DESCRIPTION OF THE TASK
Would you output the listing exactly, with every image omitted?

** DATA SEGMENT follows **

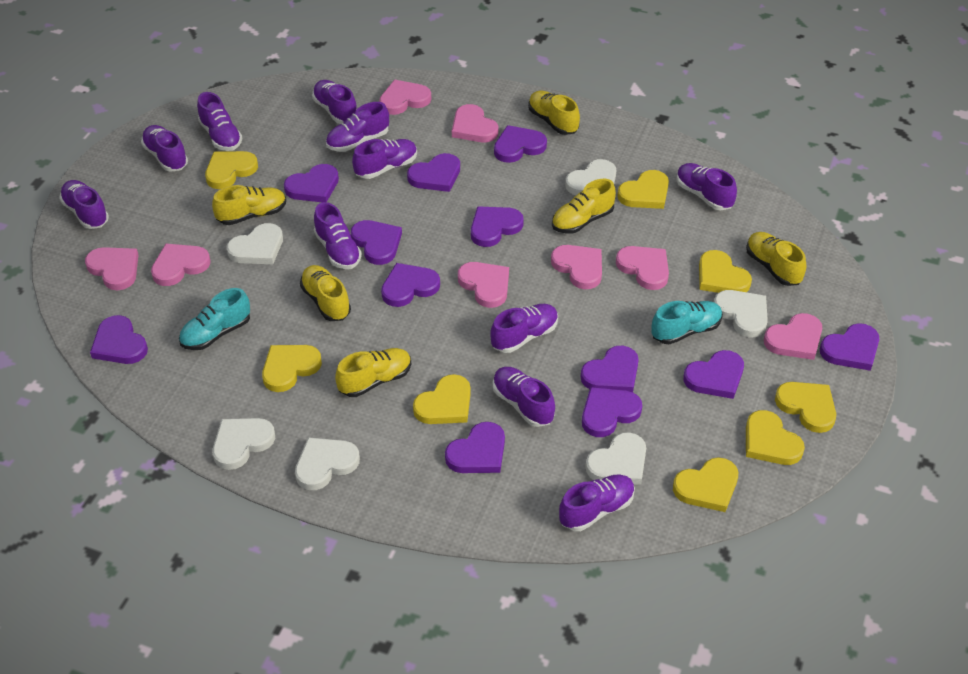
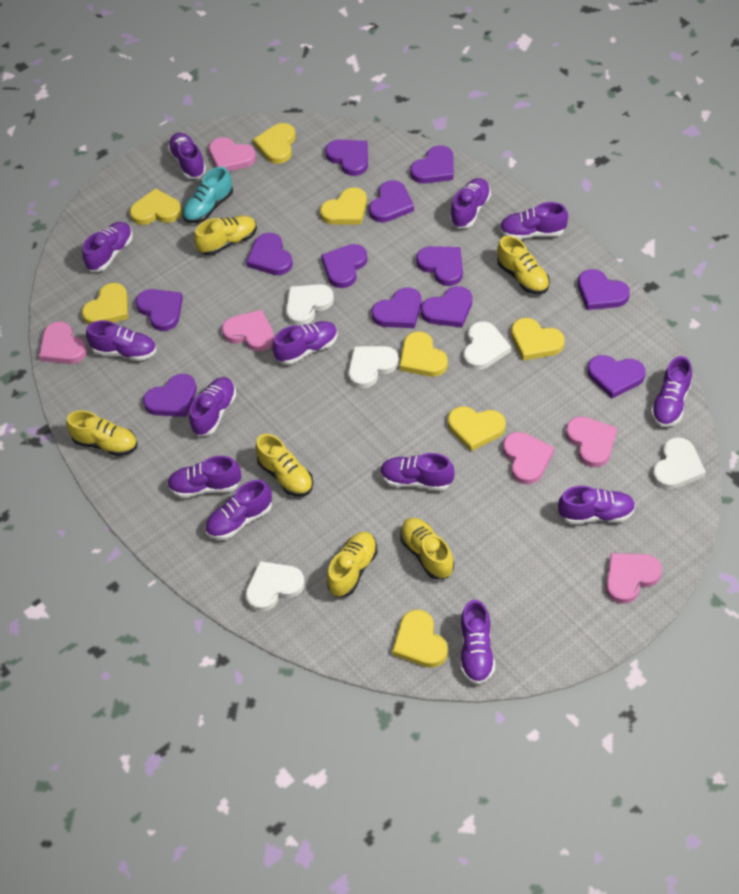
pink heart: 8 -> 6
purple shoe: 11 -> 13
turquoise shoe: 2 -> 1
white heart: 6 -> 5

** End of DATA SEGMENT **

ANSWER FOR THE TASK
pink heart: 8 -> 6
purple shoe: 11 -> 13
turquoise shoe: 2 -> 1
white heart: 6 -> 5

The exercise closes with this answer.